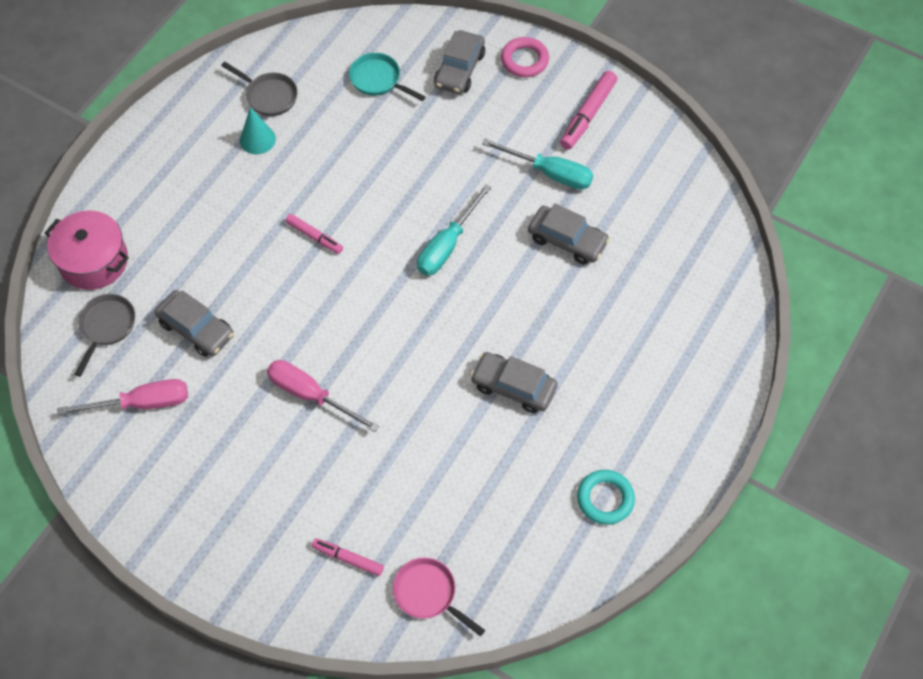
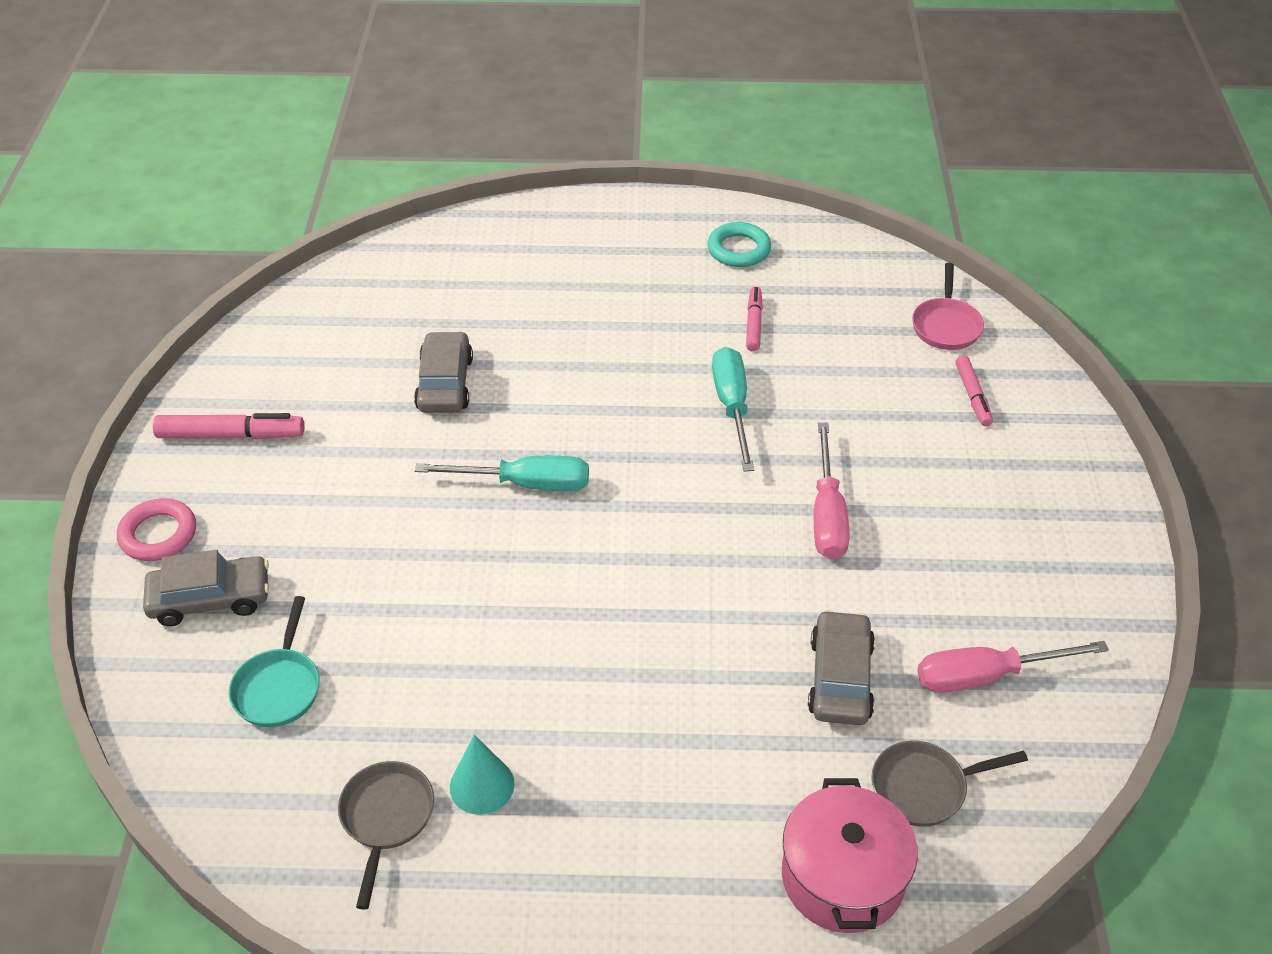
camera: 120 degrees left, 15 degrees down
(142, 403) = (986, 676): pink screwdriver -> pink screwdriver turned 60 degrees counterclockwise
(314, 237) = (606, 623): pink marker -> pink marker (754, 324)
(513, 387) = (672, 354): grey car -> none
(550, 173) = (350, 435): turquoise screwdriver -> turquoise screwdriver (732, 406)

■ **The task**: Counting the line that contains "(314, 237) = (606, 623): pink" as the first, copy exactly every line through the end of the records, and nothing else.

■ **Output for this exercise**:
(314, 237) = (606, 623): pink marker -> pink marker (754, 324)
(513, 387) = (672, 354): grey car -> none
(550, 173) = (350, 435): turquoise screwdriver -> turquoise screwdriver (732, 406)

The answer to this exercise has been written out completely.